Object change listings:
--- START ---
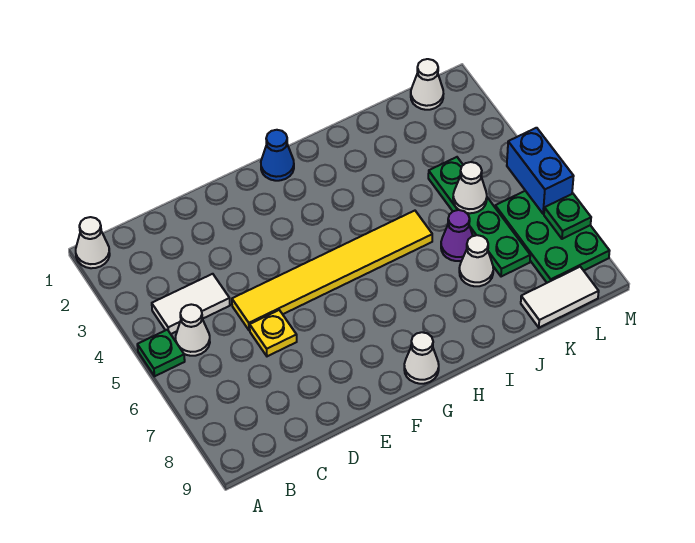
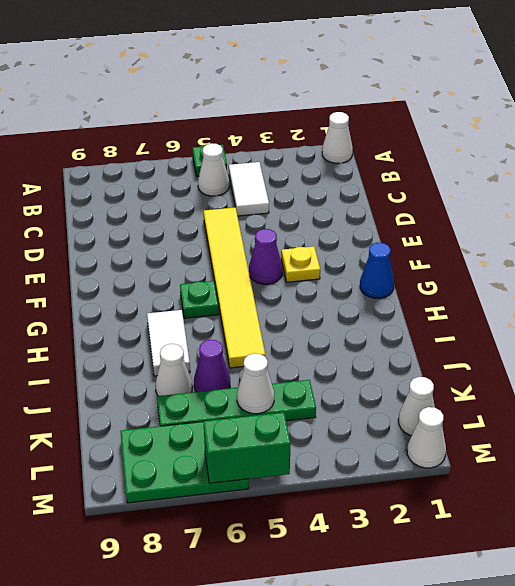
yellow plate D6 level 1 -> yellow plate F3 level 1
none -> purple cone F4 level 1
white cone G9 level 1 -> white cone M1 level 1
white tile K9:L9 level 1 -> white tile H7:I7 level 1
blue brick M5:M6 level 2 -> green brick M5:M6 level 2
green plate M7 level 2 -> green plate G6 level 1

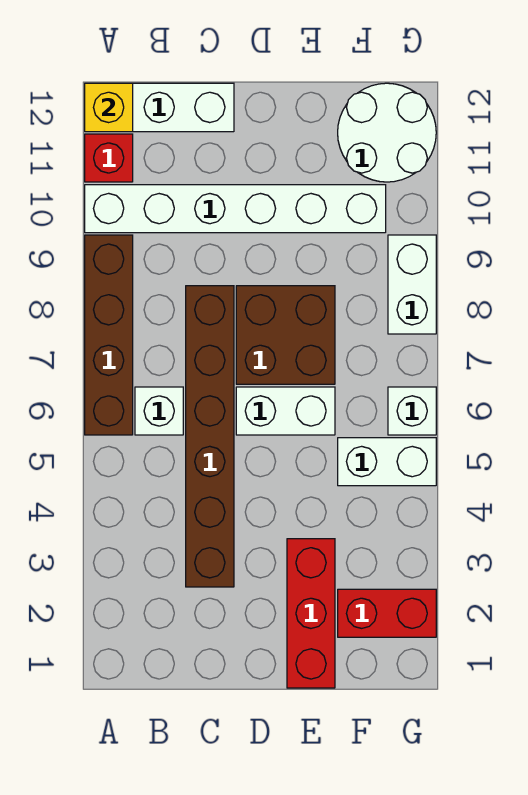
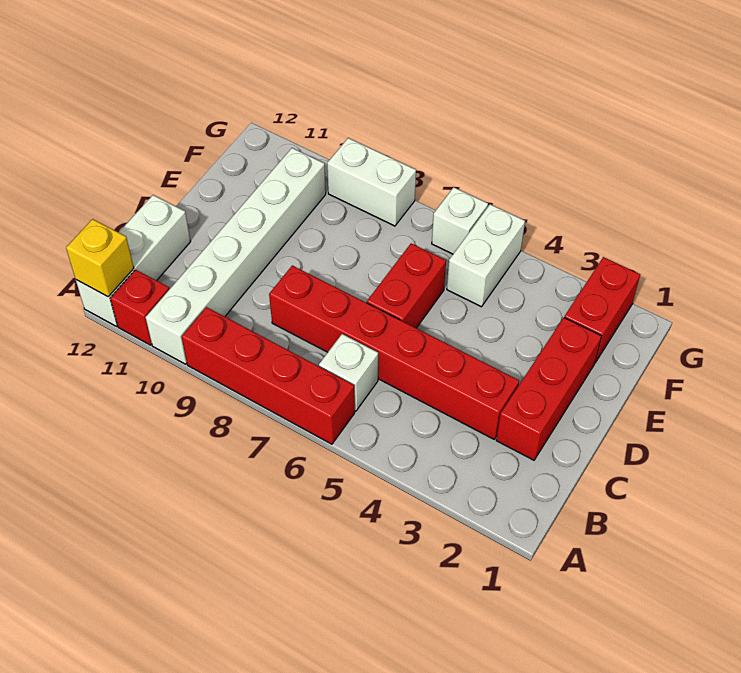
brown brick A6:A9 level 1 -> red brick A6:A9 level 1
brown brick C3:C8 level 1 -> red brick C3:C8 level 1
white brick D6:E6 level 1 -> red brick D6:E6 level 1
brown brick D7:E8 level 1 -> none
red brick E1:E3 level 1 -> red brick C2:E2 level 1
white round brick F11:G12 level 1 -> none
--- END ---
Task goal >>
The records above are to be transcribed in full, with images omitted.

Output of the exercise >>
yellow plate D6 level 1 -> yellow plate F3 level 1
none -> purple cone F4 level 1
white cone G9 level 1 -> white cone M1 level 1
white tile K9:L9 level 1 -> white tile H7:I7 level 1
blue brick M5:M6 level 2 -> green brick M5:M6 level 2
green plate M7 level 2 -> green plate G6 level 1

brown brick A6:A9 level 1 -> red brick A6:A9 level 1
brown brick C3:C8 level 1 -> red brick C3:C8 level 1
white brick D6:E6 level 1 -> red brick D6:E6 level 1
brown brick D7:E8 level 1 -> none
red brick E1:E3 level 1 -> red brick C2:E2 level 1
white round brick F11:G12 level 1 -> none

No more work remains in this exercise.